Task to carry out
Exact copies of all the lines below are required, with the pictures omitted.

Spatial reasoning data

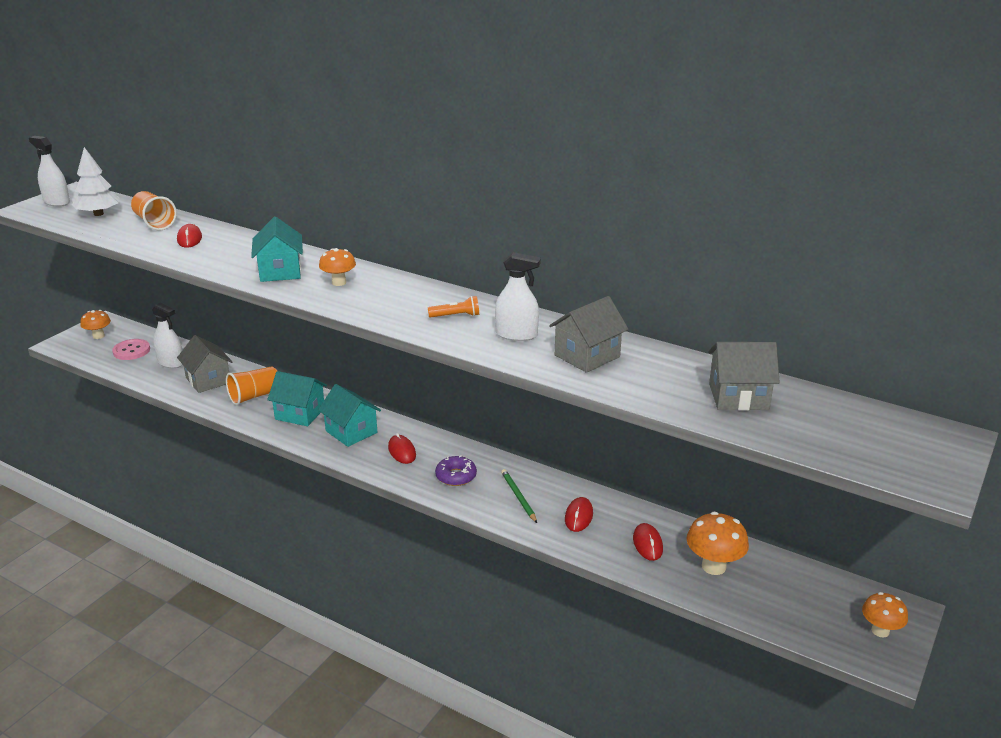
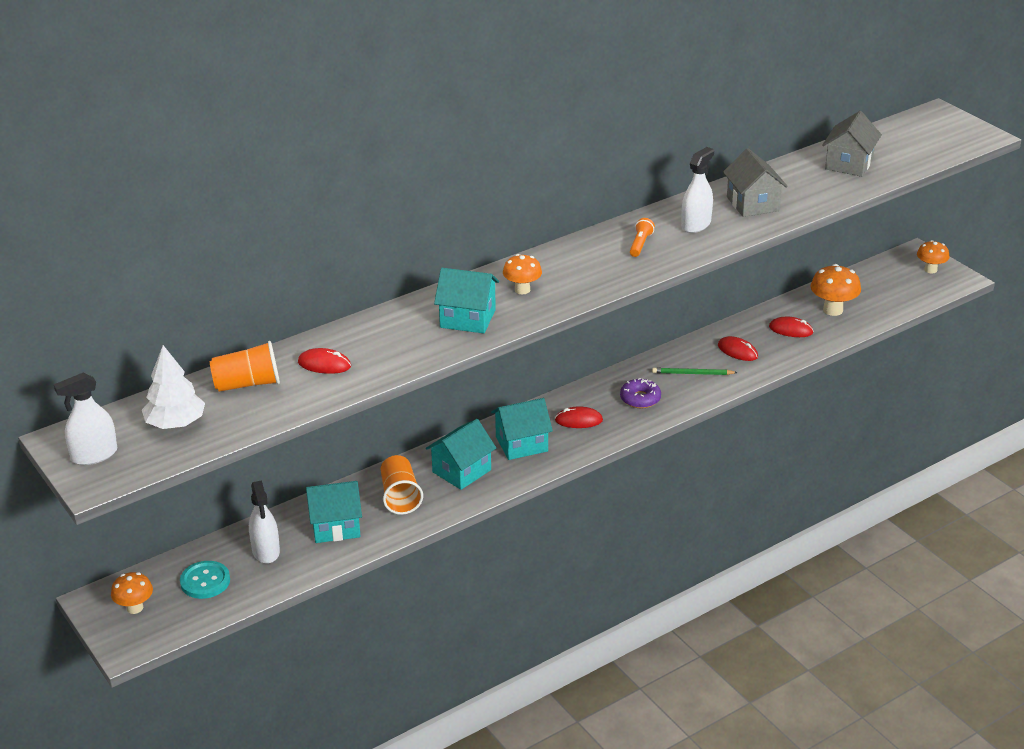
camera: 65 degrees left, 5 degrees up
(131, 351) = (205, 581): pink button -> turquoise button
(171, 362) = (266, 551): white spray bottle -> white spray bottle turned 105 degrees clockwise
(208, 380) = (336, 526): grey house -> turquoise house

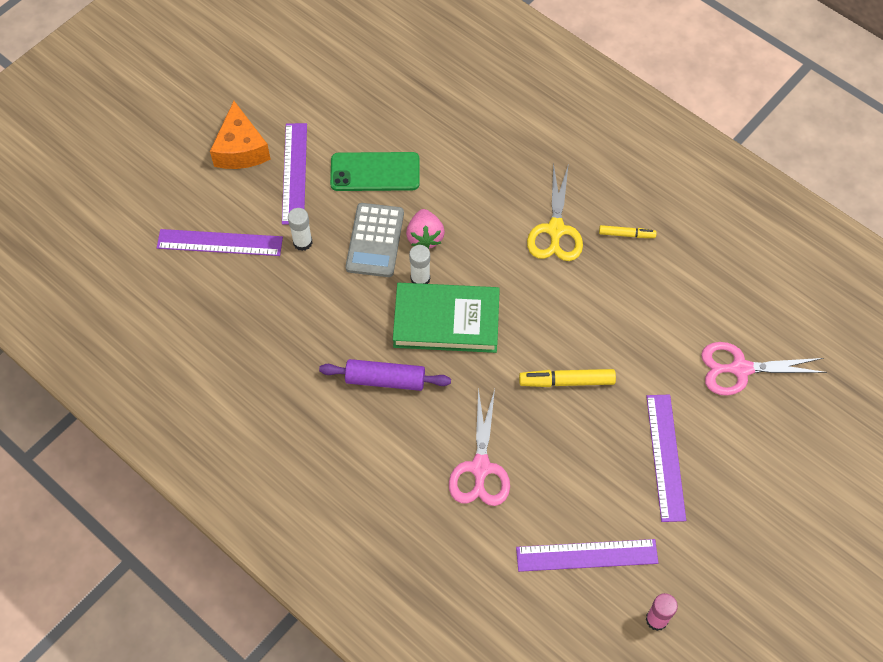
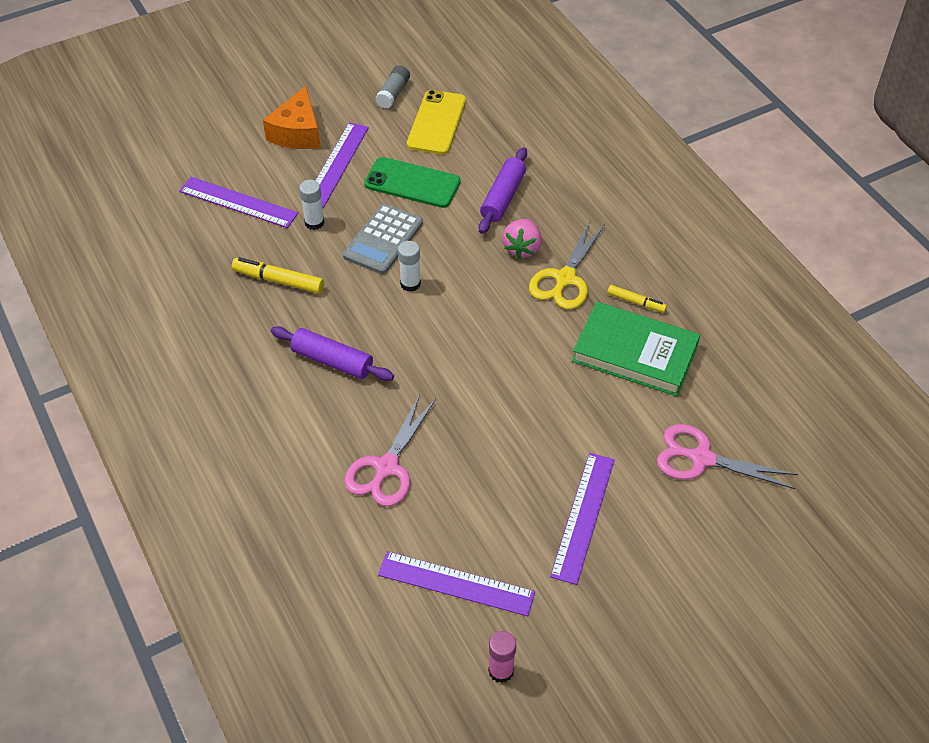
camera: 20 degrees right, 10 degrees down
(313, 79) = (393, 93): none -> grey glue stick
(369, 99) = (436, 123): none -> yellow phone
(425, 237) = (432, 250): pink strawberry -> pink strawberry (522, 248)
(446, 321) = (417, 327): green book -> green book (635, 353)
(465, 162) = (503, 197): none -> purple rolling pin
(567, 381) = (512, 416): yellow marker -> yellow marker (279, 281)

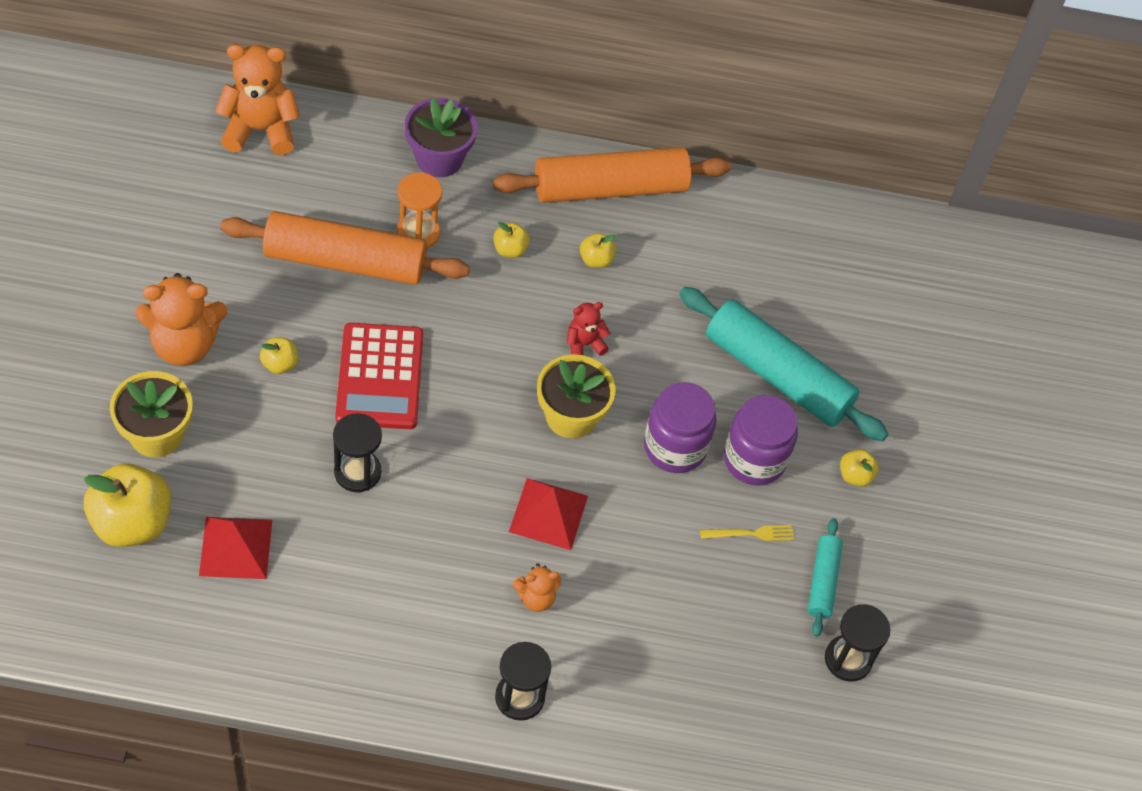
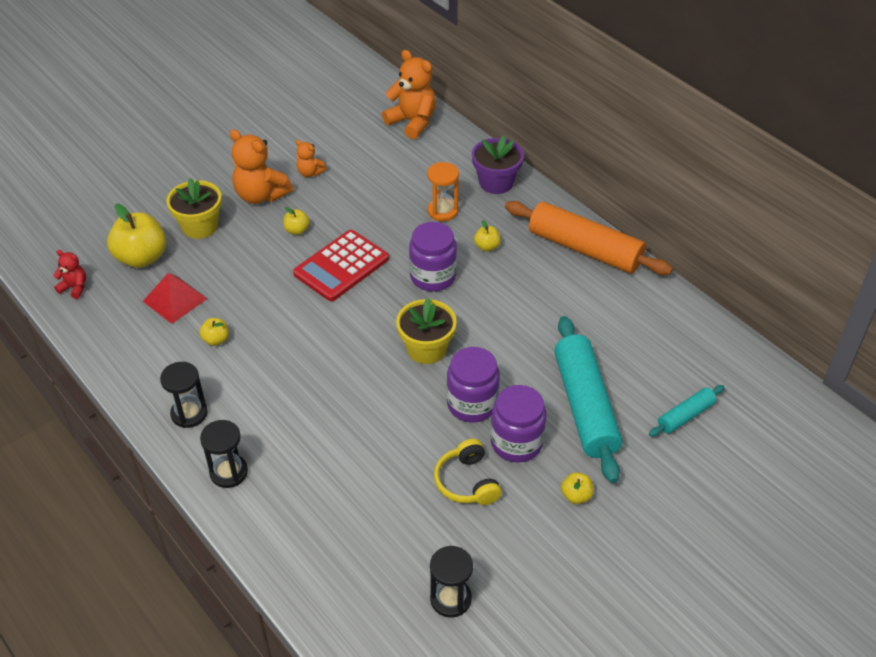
camera: 50 degrees right, 10 degrees down
(345, 261) = (387, 203): orange rolling pin -> none
(357, 472) = (276, 303): black hourglass -> black hourglass (189, 413)
(491, 324) = (433, 276): none -> purple jar
(536, 597) = (298, 428): orange teddy bear -> orange teddy bear (310, 173)
(548, 513) = (355, 390): red pyramid -> none
(584, 344) = (477, 317): red teddy bear -> red teddy bear (74, 288)
(596, 260) = (534, 279): yellow apple -> yellow apple (216, 340)
(750, 534) = (467, 482): yellow fork -> yellow headphones
(823, 581) = (485, 541): turquoise rolling pin -> turquoise rolling pin (685, 416)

Written response
camera: 65 degrees left, 5 degrees up
(131, 351) = (205, 581): pink button -> turquoise button
(171, 362) = (266, 551): white spray bottle -> white spray bottle turned 105 degrees clockwise
(208, 380) = (336, 526): grey house -> turquoise house

camera: 20 degrees right, 10 degrees down
(313, 79) = (393, 93): none -> grey glue stick
(369, 99) = (436, 123): none -> yellow phone
(425, 237) = (432, 250): pink strawberry -> pink strawberry (522, 248)
(446, 321) = (417, 327): green book -> green book (635, 353)
(465, 162) = (503, 197): none -> purple rolling pin
(567, 381) = (512, 416): yellow marker -> yellow marker (279, 281)

camera: 50 degrees right, 10 degrees down
(345, 261) = (387, 203): orange rolling pin -> none
(357, 472) = (276, 303): black hourglass -> black hourglass (189, 413)
(491, 324) = (433, 276): none -> purple jar
(536, 597) = (298, 428): orange teddy bear -> orange teddy bear (310, 173)
(548, 513) = (355, 390): red pyramid -> none
(584, 344) = (477, 317): red teddy bear -> red teddy bear (74, 288)
(596, 260) = (534, 279): yellow apple -> yellow apple (216, 340)
(750, 534) = (467, 482): yellow fork -> yellow headphones
(823, 581) = (485, 541): turquoise rolling pin -> turquoise rolling pin (685, 416)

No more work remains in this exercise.